Content starts

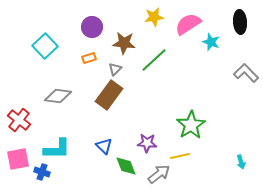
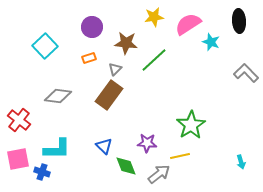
black ellipse: moved 1 px left, 1 px up
brown star: moved 2 px right
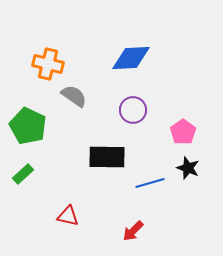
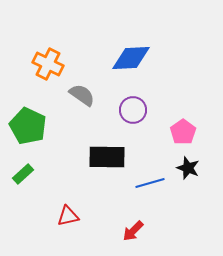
orange cross: rotated 12 degrees clockwise
gray semicircle: moved 8 px right, 1 px up
red triangle: rotated 25 degrees counterclockwise
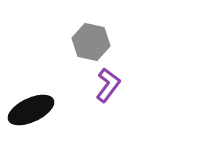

Content ends

Every line in the records is to be retyped exactly as it stands; the pictures stay out.

black ellipse: moved 1 px left, 1 px up
brown star: moved 2 px right
orange cross: rotated 12 degrees clockwise
gray semicircle: moved 8 px right, 1 px up
red triangle: rotated 25 degrees counterclockwise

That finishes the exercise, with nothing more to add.